- _Given exercise_:
Report every line in the rows below that contains the string "tuplet". Copy each such line in full.

Stored records
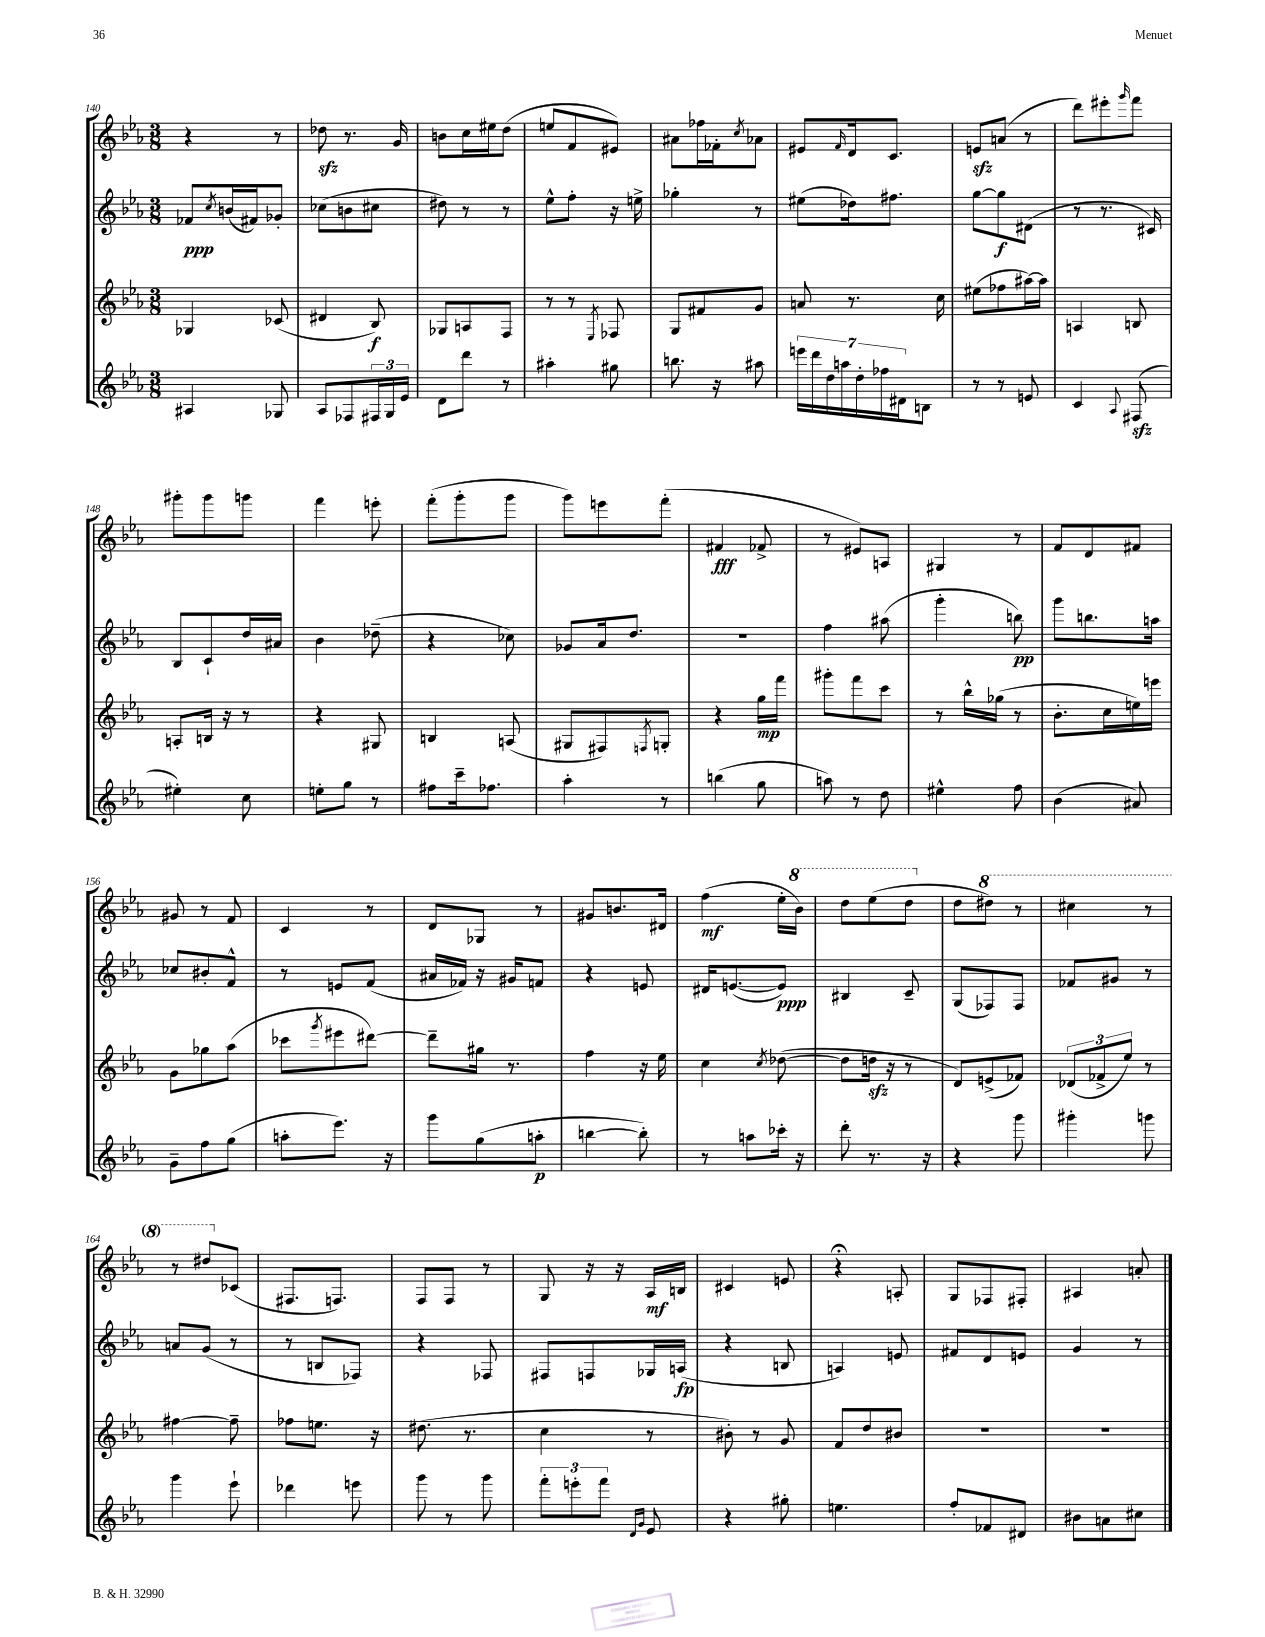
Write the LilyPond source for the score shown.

<<
\new StaffGroup <<
\new Staff = "s0" {
    \clef treble \key ees \major \numericTimeSignature \time 3/8
    r4 r8 |
    des''8\sfz r8. g'16 |
    b'8 c''16 eis''16 d''8( |
    e''8 f'8 eis'8) |
    ais'8 fes''16 fes'16-. \acciaccatura { c''8 } aes'8 |
    eis'8 \grace { f'16 } d'16 c'8. |
    e'8\sfz a'8( r8 |
    d'''8) eis'''8-. \grace { g'''16 } f'''8 |
    gis'''8-. gis'''8 g'''8 |
    f'''4 e'''8-. |
    f'''8-.( g'''8-. g'''8 |
    g'''8) e'''8 f'''8-.( |
    fis'4\fff fes'8-> |
    r8 eis'8) a8 |
    gis4 r8 |
    f'8 d'8 fis'8 |
    gis'8 r8 f'8 |
    c'4 r8 |
    d'8 ges8 r8 |
    gis'8 b'8. dis'16 |
    f''4\mf( ees''16-. \ottava #1 bes''16) |
    d'''8 ees'''8( d'''8 \ottava #0 |
    d''8 \ottava #1 dis'''8) r8 |
    cis'''4 r8 |
    r8 dis'''8 \ottava #0 ces'8( |
    fis8. f8.) |
    f8 f8 r8 |
    g8 r16 r16 aes16\mf b16 |
    cis'4 e'8 |
    r4\fermata a8-. |
    g8 fes8 fis8-. |
    ais4 a'8-. \bar "|." |
}
\new Staff = "s1" {
    \clef treble \key ees \major \numericTimeSignature \time 3/8
    fes'8\ppp \acciaccatura { c''8 } b'16( fis'16) ges'8-. |
    ces''8( b'8 cis''8 |
    dis''8) r8 r8 |
    ees''8-^ f''8-. r16 e''16-> |
    ges''4-. r8 |
    eis''8( des''16) fis''8. |
    g''8~ g''8\f dis'8( |
    r8 r8. cis'16) |
    bes8 c'8-! d''16 ais'16 |
    bes'4 des''8--( |
    r4 ces''8) |
    ges'8 aes'16 d''8. |
    R4. |
    f''4 ais''8( |
    g'''4-. b''8\pp) |
    g'''8 b''8. a''16 |
    ces''8 bis'8-. f'8-^ |
    r8 e'8 f'8( |
    ais'16 fes'16) r16 gis'16 f'8 |
    r4 e'8 |
    dis'16 e'8.~( e'8\ppp) |
    bis4 c'8-- |
    g8( fes8) fes8 |
    fes'8 gis'8 r8 |
    a'8 g'8( r8 |
    r8 b8 fes8) |
    r4 fes8 |
    fis8 f8 ges16 a16\fp( |
    r4 b8 |
    a4) e'8 |
    fis'8 d'8 e'8 |
    g'4 r8 \bar "|." |
}
\new Staff = "s2" {
    \clef treble \key ees \major \numericTimeSignature \time 3/8
    ges4 ces'8( |
    dis'4 bes8\f) |
    ges8 a8 f8 |
    r8 r8 \acciaccatura { ees8 } fes8 |
    g8 fis'8 g'8 |
    a'8 r8. c''16 |
    eis''8( fes''8 ais''16~) ais''16 |
    a4 b8 |
    a8-. b16 r16 r8 |
    r4 gis8 |
    b4 a8( |
    gis8 fis8) \acciaccatura { f8 } g8-. |
    r4 g''16\mp f'''16 |
    gis'''8-. f'''8 c'''8 |
    r8 bes''16-^ ges''16( r8 |
    bes'8.-. c''16 e''16) e'''16 |
    g'8 ges''8 aes''8( |
    ces'''8 \acciaccatura { g'''8 } eis'''8 dis'''8~) |
    dis'''8-- gis''16 r8. |
    f''4 r16 ees''16 |
    c''4 \acciaccatura { c''8 } des''8~( |
    des''8 d''16\sfz r16 r8 |
    d'8) e'8->( fes'8) |
    \tuplet 3/2 { des'8( fes'8-> ees''8) } r8 |
    fis''4~ fis''8-- |
    fes''8 e''8. r16 |
    dis''8.( r8. |
    c''4 r8 |
    bis'8-.) r8 g'8 |
    f'8 d''8 bis'8 |
    R4. |
    R4. \bar "|." |
}
\new Staff = "s3" {
    \clef treble \key ees \major \numericTimeSignature \time 3/8
    ais4 ges8 |
    aes8 fes8 \tuplet 3/2 { fis16 g16 ees'16 } |
    d'8 d'''8 r8 |
    ais''4-. gis''8 |
    b''8. r16 ais''8 |
    \tuplet 7/4 { e'''16 d'''16 d''16 a''16 d''16-. fes''16 dis'16 } b8 |
    r8 r8 e'8 |
    c'4 \appoggiatura { aes8 } fis8\sfz( |
    eis''4-.) c''8 |
    e''8-. g''8 r8 |
    fis''8 c'''16-- fes''8. |
    aes''4-. r8 |
    b''4( g''8 |
    a''8) r8 d''8 |
    eis''4-^ f''8 |
    bes'4( ais'8) |
    g'8-- f''8 g''8( |
    a''8-. ees'''8.) r16 |
    g'''8 g''8( a''8-.\p |
    b''4~ b''8-.) |
    r8 a''8 ces'''16-. r16 |
    d'''8-. r8. r16 |
    r4 g'''8 |
    gis'''4-. g'''8 |
    g'''4 ees'''8-! |
    des'''4 e'''8 |
    g'''8 r8 g'''8 |
    \tuplet 3/2 { f'''8-. e'''8-. f'''8 } \grace { d'16 g'16 } ees'8 |
    r4 gis''8-. |
    e''4. |
    f''8-. fes'8 dis'8 |
    bis'8 a'8 cis''8 \bar "|." |
}
>>
>>
\layout { \context { \Score currentBarNumber = #140 } }
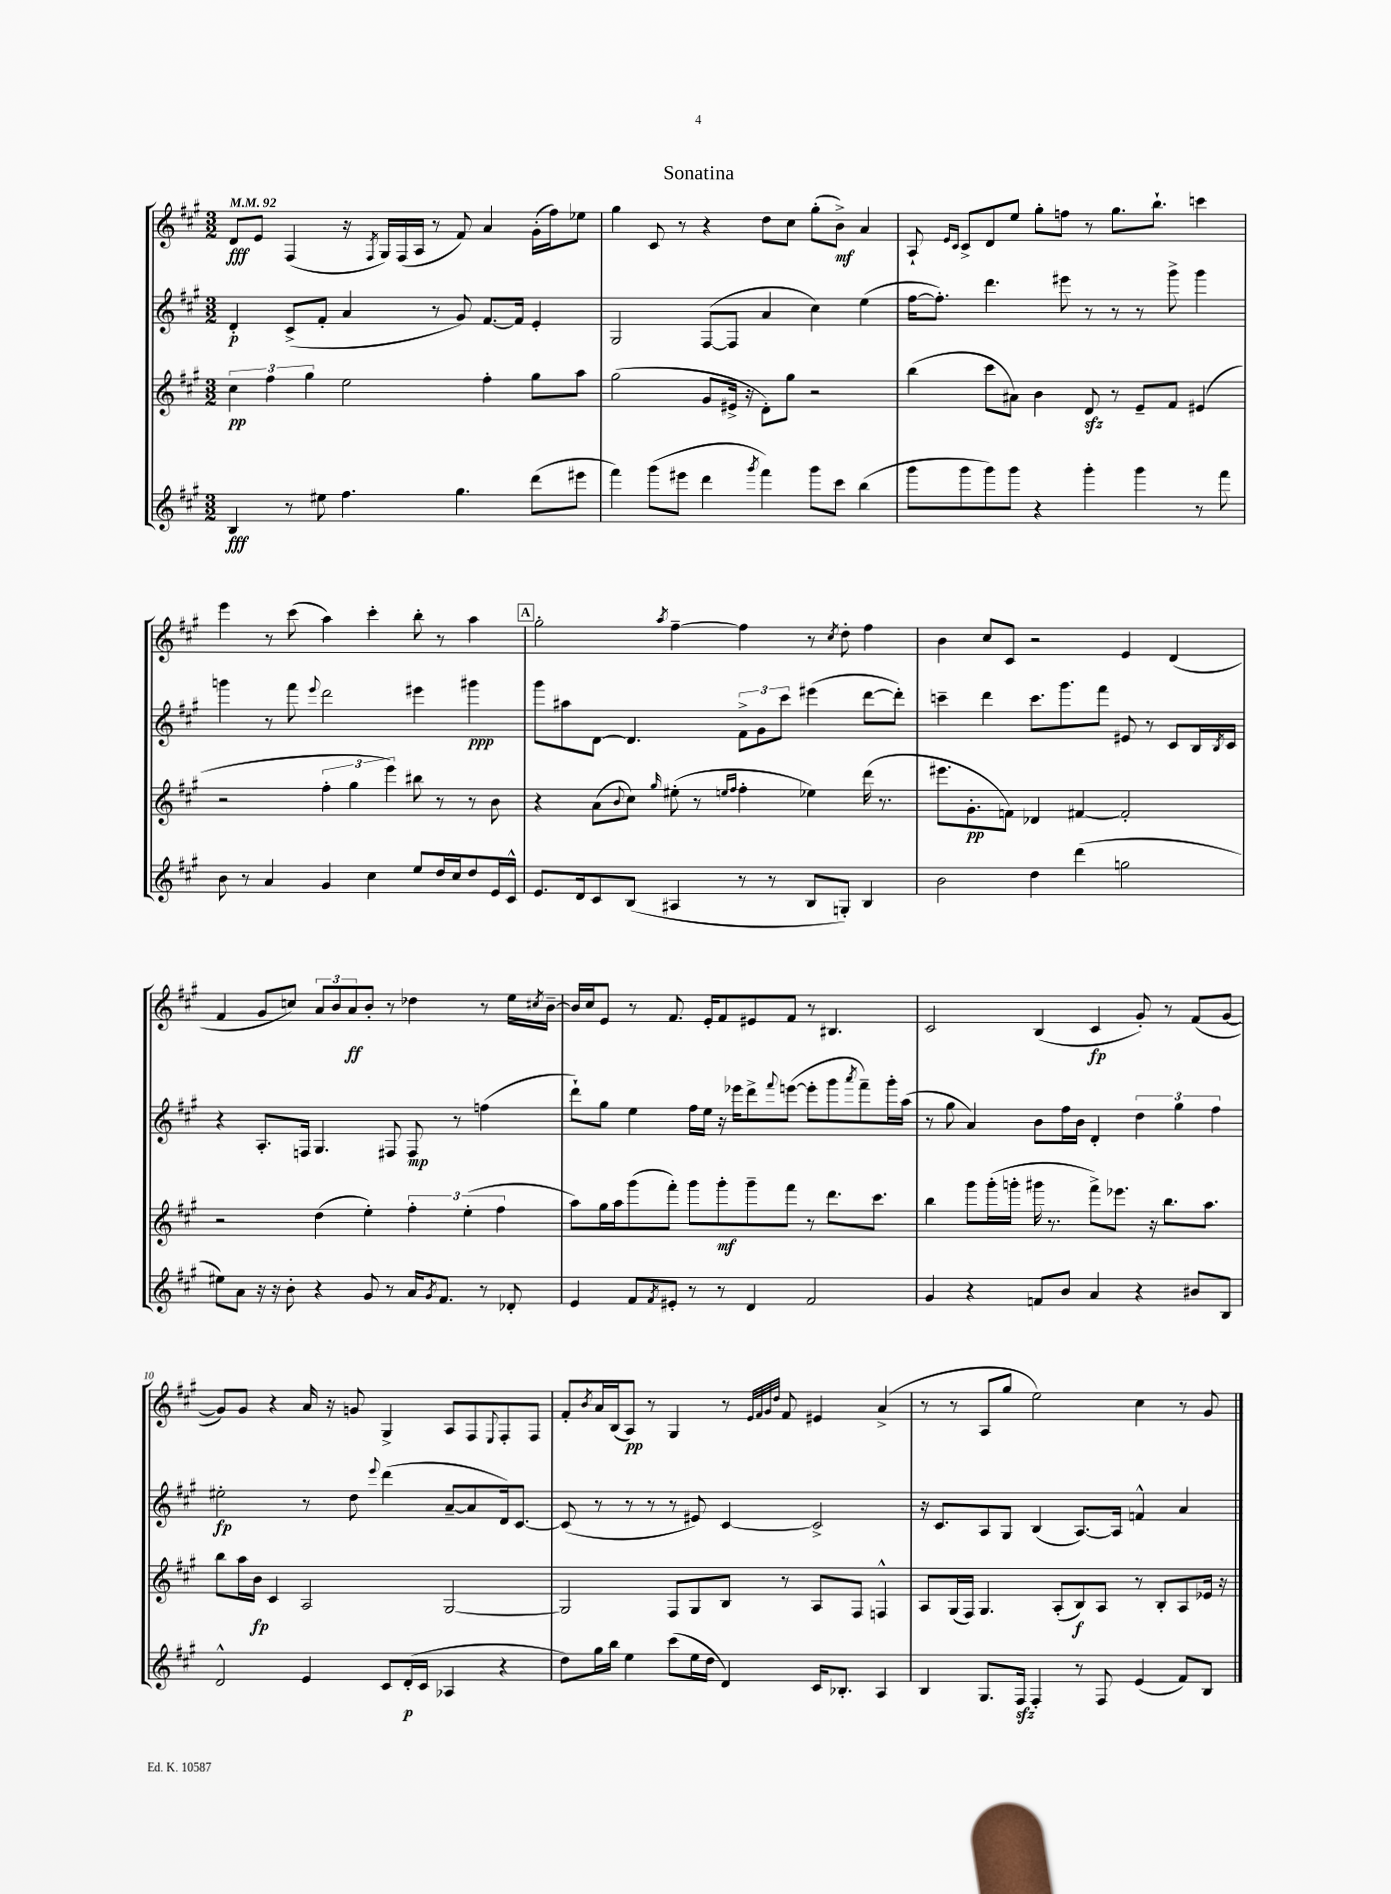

- _Result of the exercise_:
    \tuplet 3/2 { des'8( fes'8-> ees''8) } r8 |
    aes8 fes8 \tuplet 3/2 { fis16 g16 ees'16 } |
    \tuplet 7/4 { e'''16 d'''16 d''16 a''16 d''16-. fes''16 dis'16 } b8 |
    \tuplet 3/2 { f'''8-. e'''8-. f'''8 } \grace { d'16 g'16 } ees'8 |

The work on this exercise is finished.